DATA IN THIS EXERCISE:
****
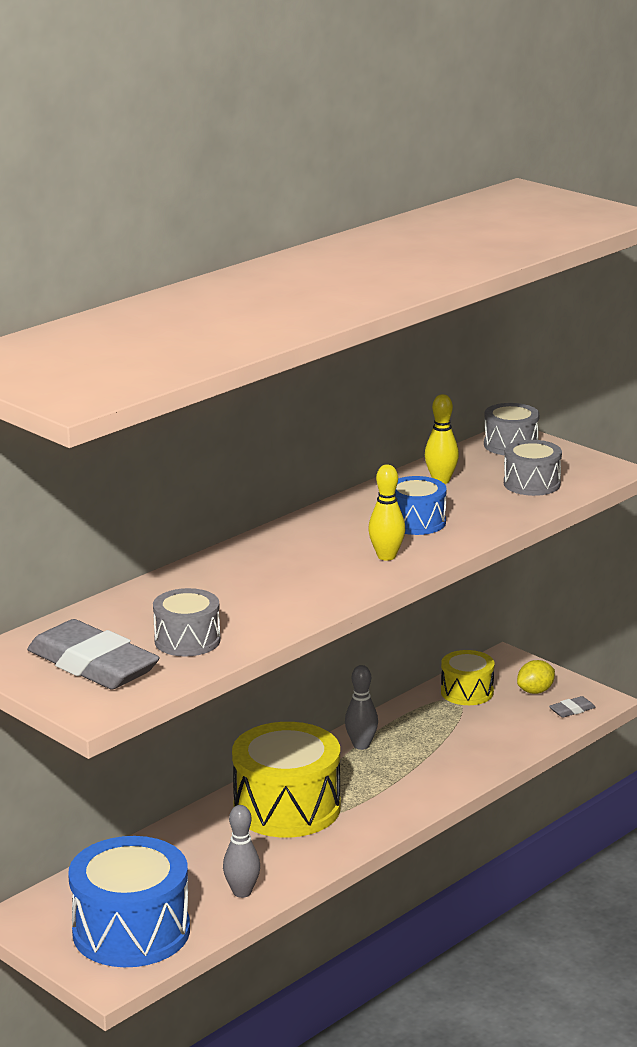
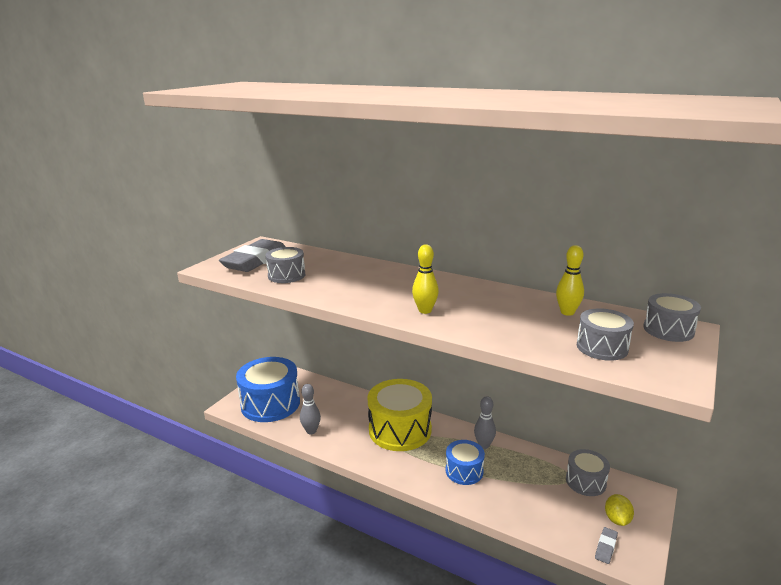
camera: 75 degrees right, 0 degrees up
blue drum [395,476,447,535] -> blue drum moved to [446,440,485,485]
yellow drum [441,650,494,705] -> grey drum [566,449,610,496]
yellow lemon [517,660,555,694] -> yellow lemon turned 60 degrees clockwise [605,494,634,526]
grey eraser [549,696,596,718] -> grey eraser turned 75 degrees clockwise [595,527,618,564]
****
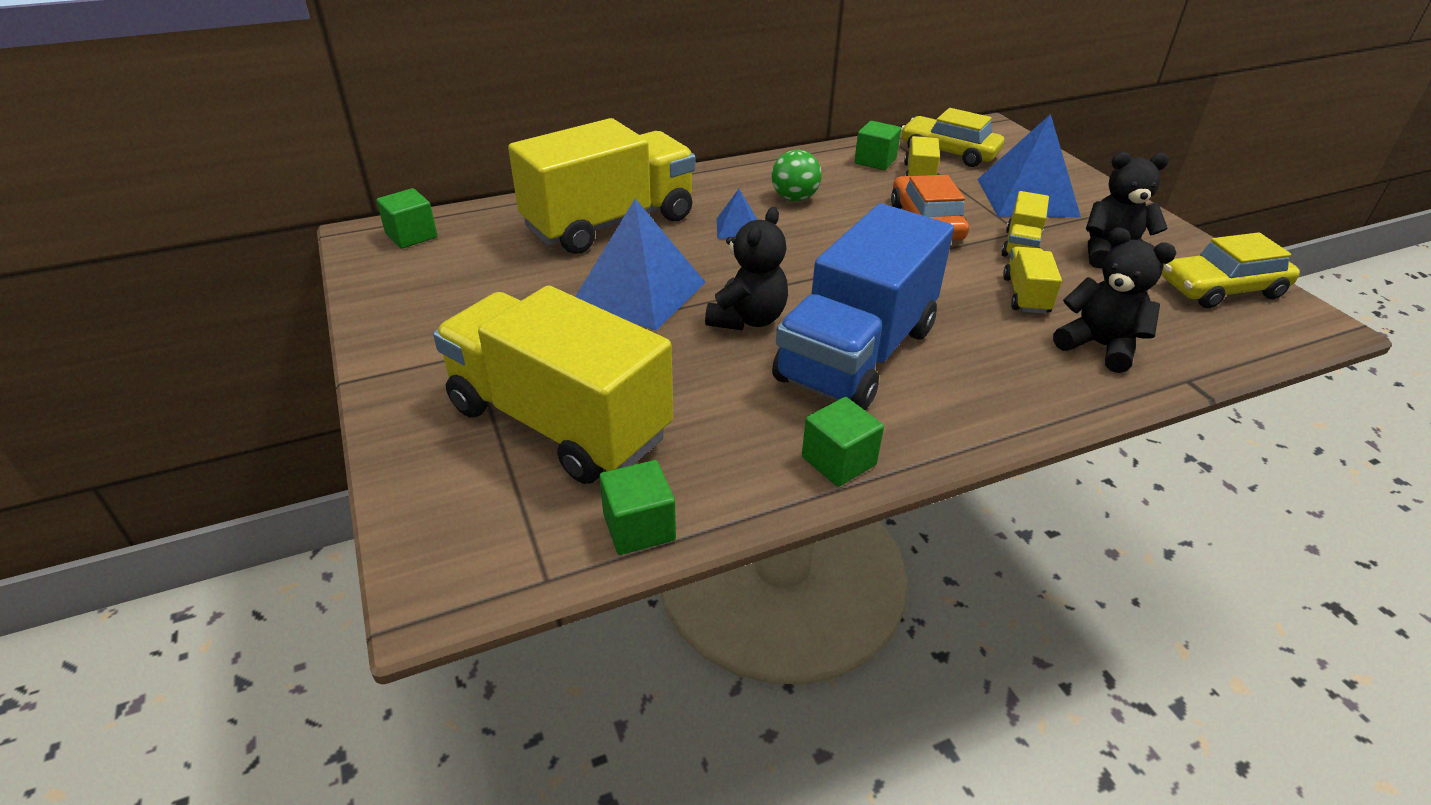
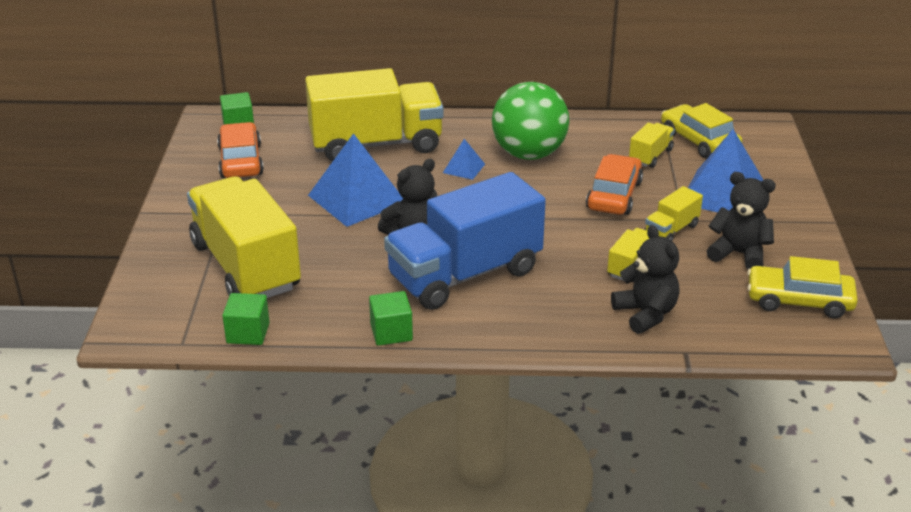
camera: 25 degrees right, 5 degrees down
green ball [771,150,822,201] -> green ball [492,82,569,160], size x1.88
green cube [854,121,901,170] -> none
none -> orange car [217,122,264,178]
****
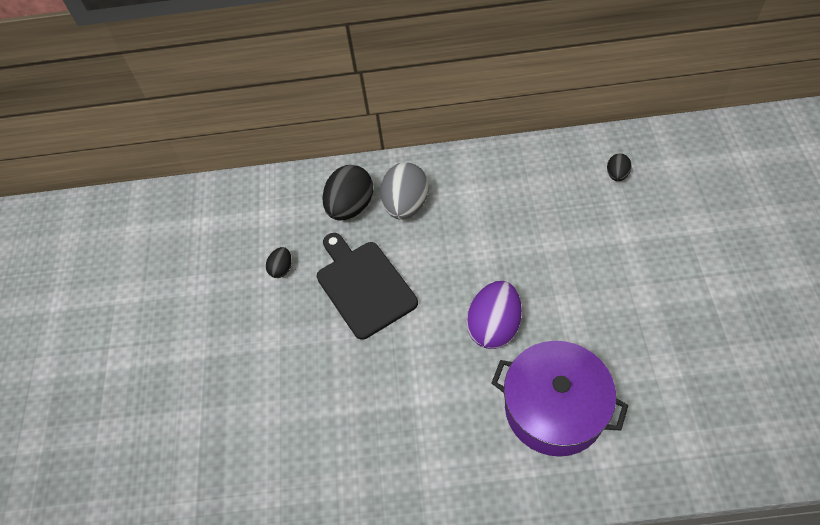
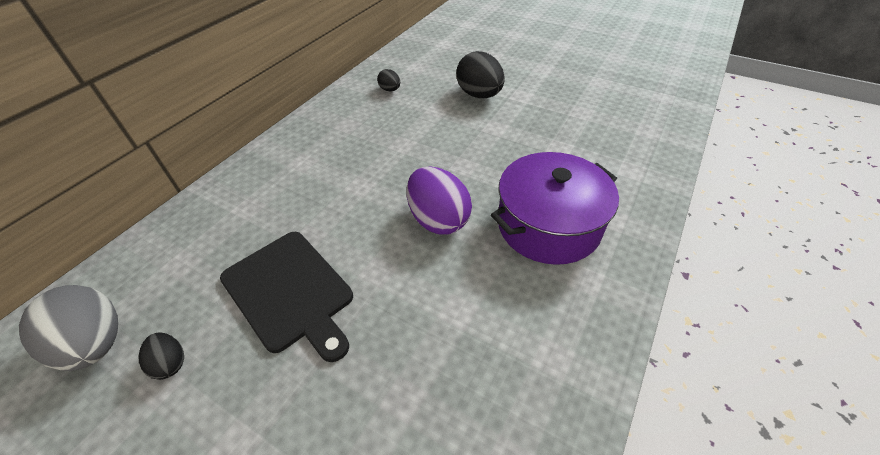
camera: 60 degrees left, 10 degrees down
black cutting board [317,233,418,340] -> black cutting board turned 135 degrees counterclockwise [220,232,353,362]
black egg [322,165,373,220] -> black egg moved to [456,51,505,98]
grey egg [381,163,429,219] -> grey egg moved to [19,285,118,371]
****
Once you find the line with "black egg [322,165,373,220]" in the entries above, output it and each line after it up to and including the line with "grey egg [381,163,429,219]", and nothing else.

black egg [322,165,373,220] -> black egg moved to [456,51,505,98]
grey egg [381,163,429,219] -> grey egg moved to [19,285,118,371]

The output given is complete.